>>>>>

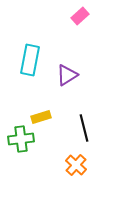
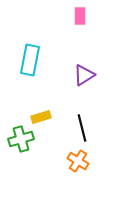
pink rectangle: rotated 48 degrees counterclockwise
purple triangle: moved 17 px right
black line: moved 2 px left
green cross: rotated 10 degrees counterclockwise
orange cross: moved 2 px right, 4 px up; rotated 10 degrees counterclockwise
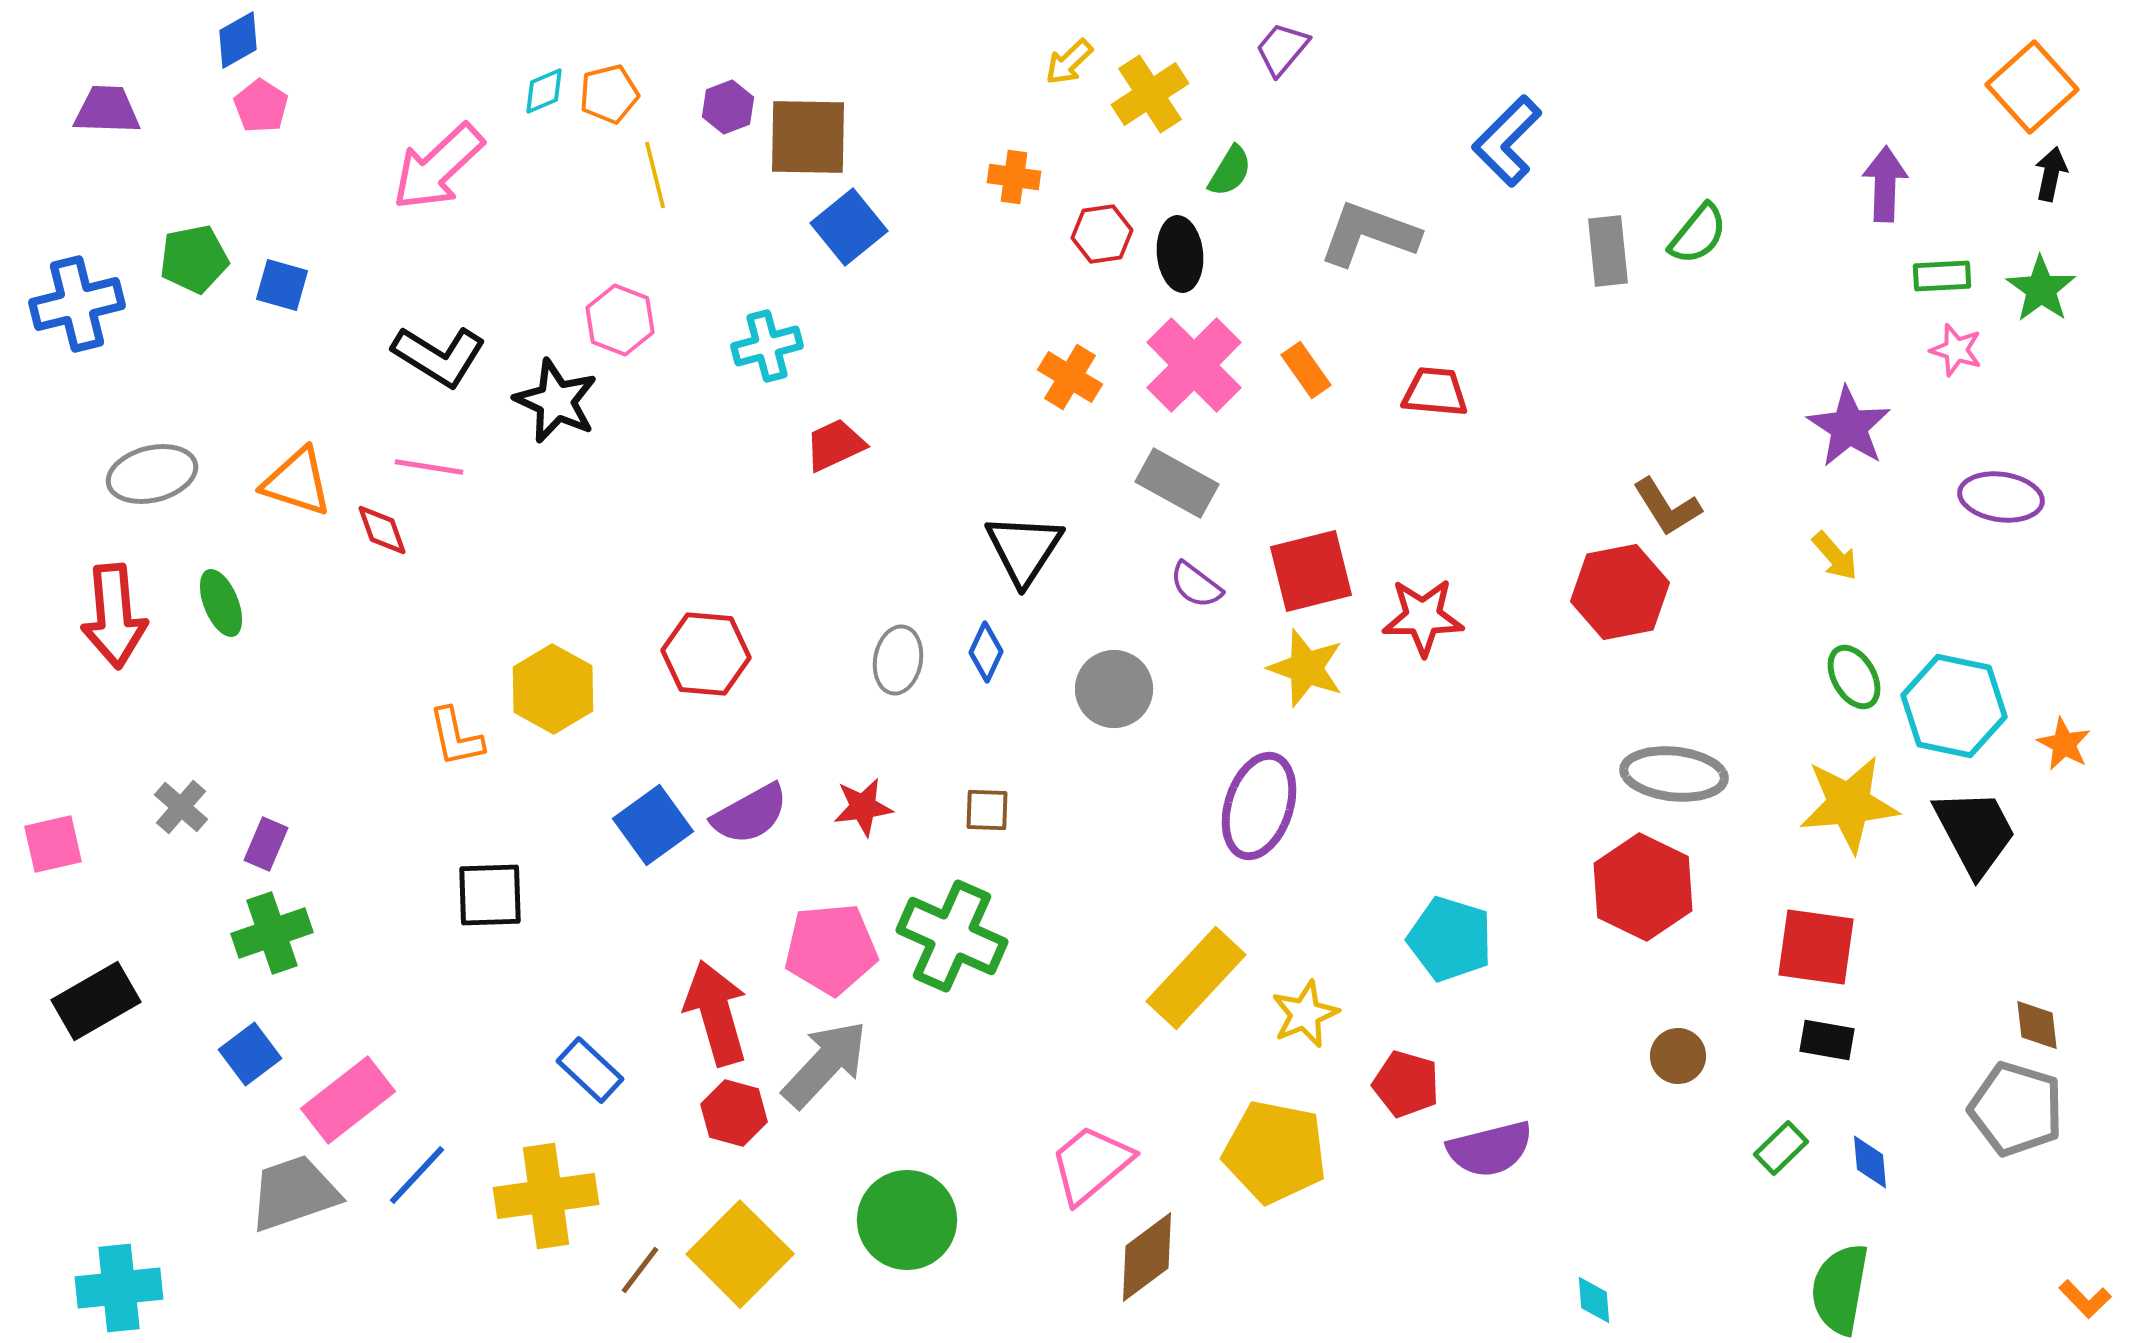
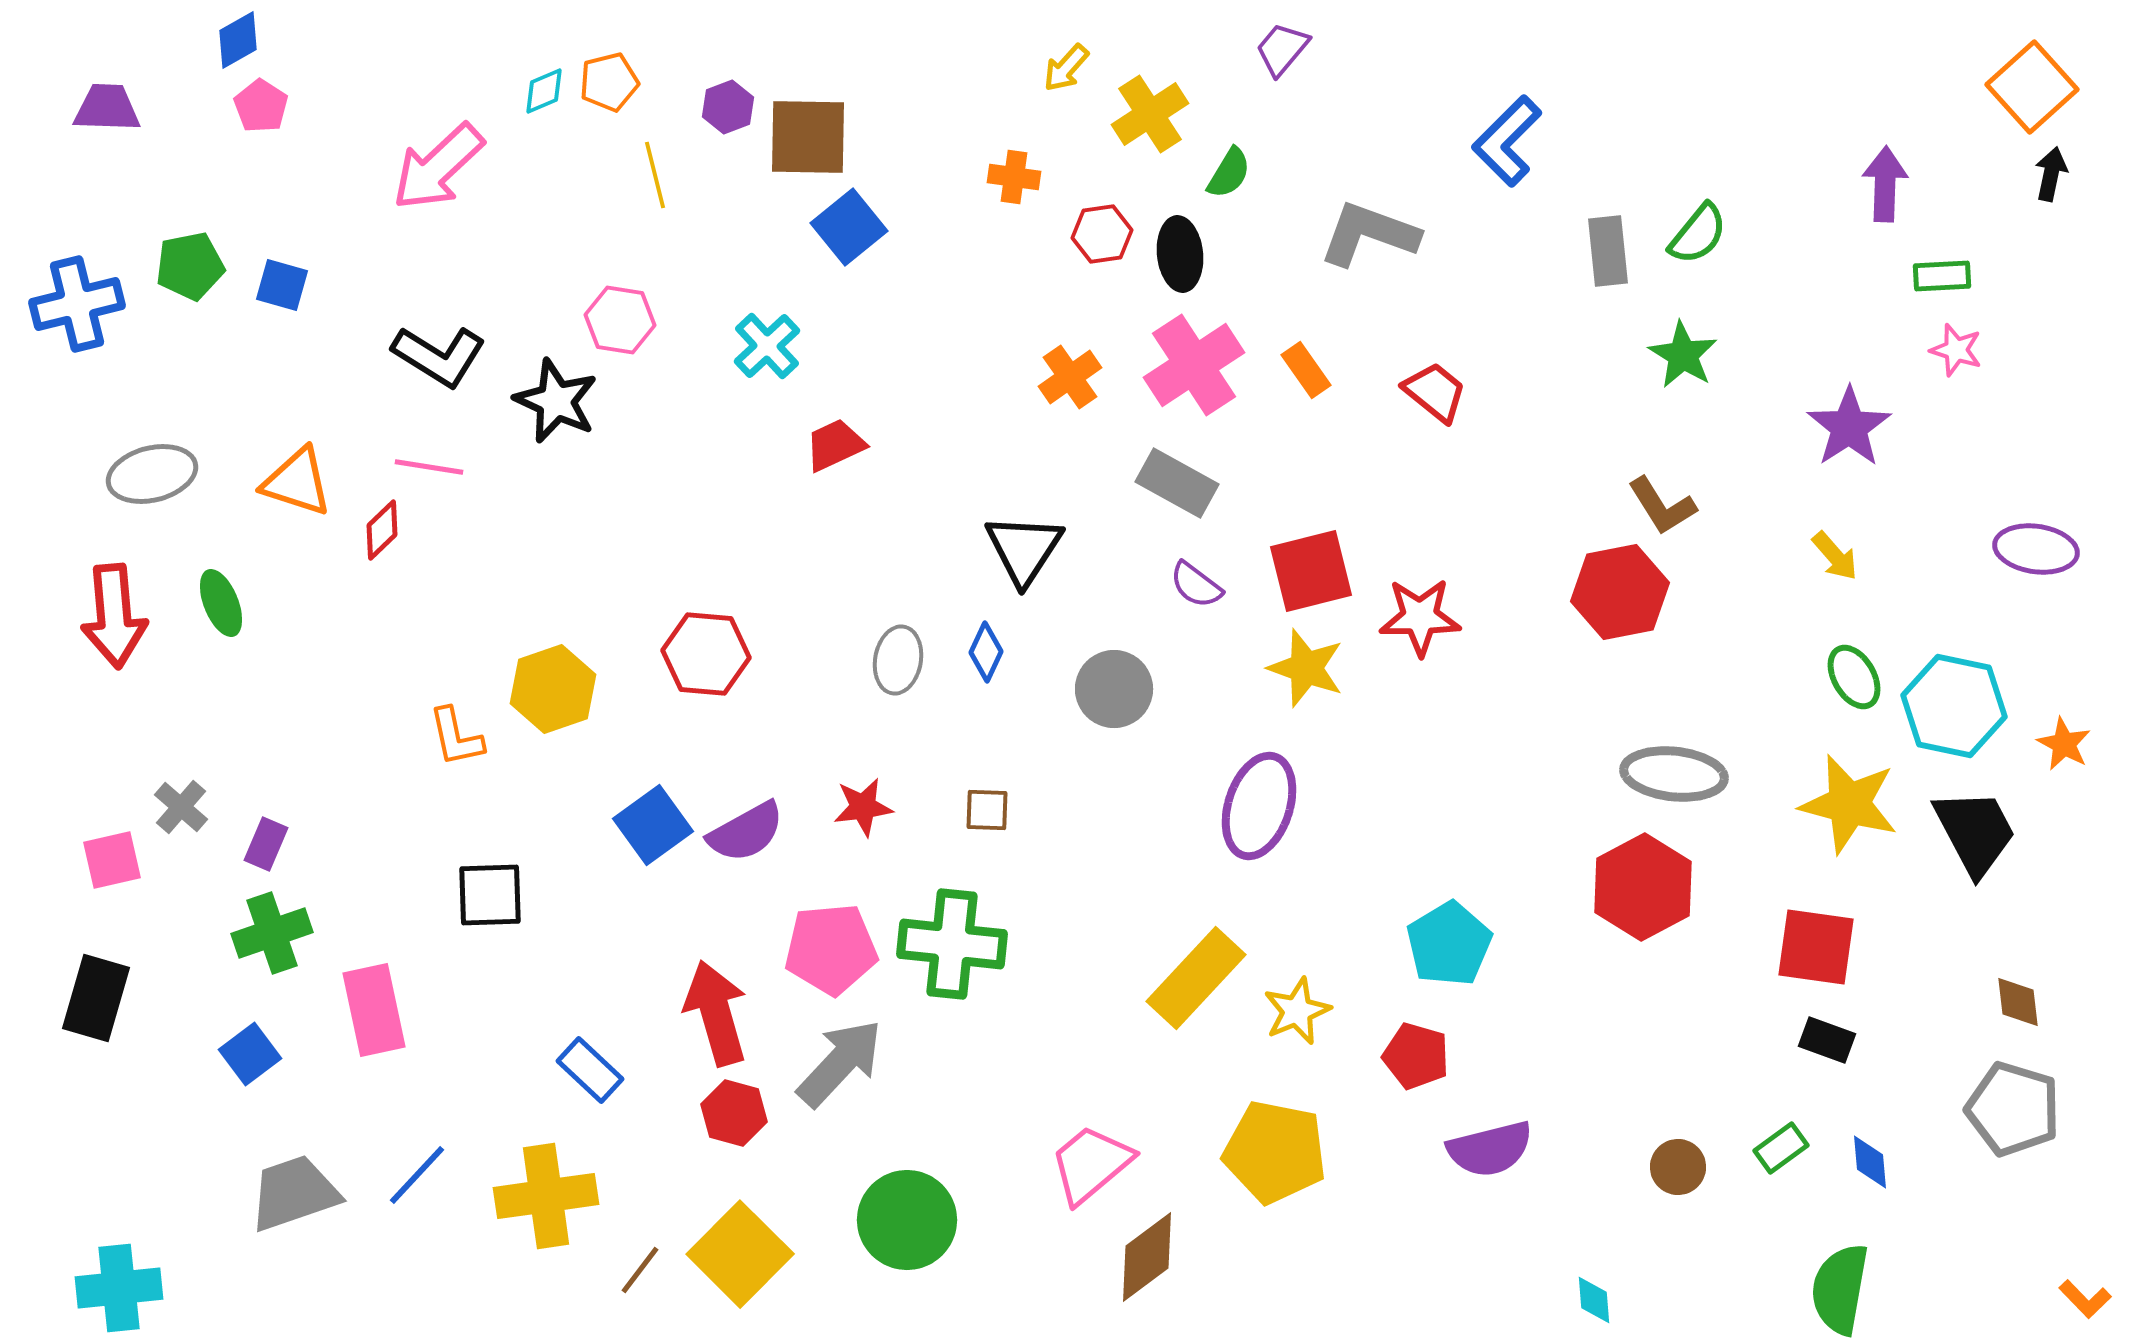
yellow arrow at (1069, 62): moved 3 px left, 6 px down; rotated 4 degrees counterclockwise
orange pentagon at (609, 94): moved 12 px up
yellow cross at (1150, 94): moved 20 px down
purple trapezoid at (107, 110): moved 2 px up
green semicircle at (1230, 171): moved 1 px left, 2 px down
green pentagon at (194, 259): moved 4 px left, 7 px down
green star at (2041, 289): moved 358 px left, 66 px down; rotated 4 degrees counterclockwise
pink hexagon at (620, 320): rotated 12 degrees counterclockwise
cyan cross at (767, 346): rotated 28 degrees counterclockwise
pink cross at (1194, 365): rotated 12 degrees clockwise
orange cross at (1070, 377): rotated 24 degrees clockwise
red trapezoid at (1435, 392): rotated 34 degrees clockwise
purple star at (1849, 427): rotated 6 degrees clockwise
purple ellipse at (2001, 497): moved 35 px right, 52 px down
brown L-shape at (1667, 507): moved 5 px left, 1 px up
red diamond at (382, 530): rotated 66 degrees clockwise
red star at (1423, 617): moved 3 px left
yellow hexagon at (553, 689): rotated 12 degrees clockwise
yellow star at (1849, 804): rotated 20 degrees clockwise
purple semicircle at (750, 814): moved 4 px left, 18 px down
pink square at (53, 844): moved 59 px right, 16 px down
red hexagon at (1643, 887): rotated 6 degrees clockwise
green cross at (952, 936): moved 8 px down; rotated 18 degrees counterclockwise
cyan pentagon at (1450, 939): moved 1 px left, 5 px down; rotated 24 degrees clockwise
black rectangle at (96, 1001): moved 3 px up; rotated 44 degrees counterclockwise
yellow star at (1305, 1014): moved 8 px left, 3 px up
brown diamond at (2037, 1025): moved 19 px left, 23 px up
black rectangle at (1827, 1040): rotated 10 degrees clockwise
brown circle at (1678, 1056): moved 111 px down
gray arrow at (825, 1064): moved 15 px right, 1 px up
red pentagon at (1406, 1084): moved 10 px right, 28 px up
pink rectangle at (348, 1100): moved 26 px right, 90 px up; rotated 64 degrees counterclockwise
gray pentagon at (2016, 1109): moved 3 px left
green rectangle at (1781, 1148): rotated 8 degrees clockwise
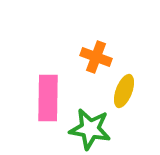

<<<<<

## Required action:
Look through the listing, and copy each line that contains the word "gray".

## Answer section:
gray arrow at (825, 1064): moved 15 px right, 1 px up
gray pentagon at (2016, 1109): moved 3 px left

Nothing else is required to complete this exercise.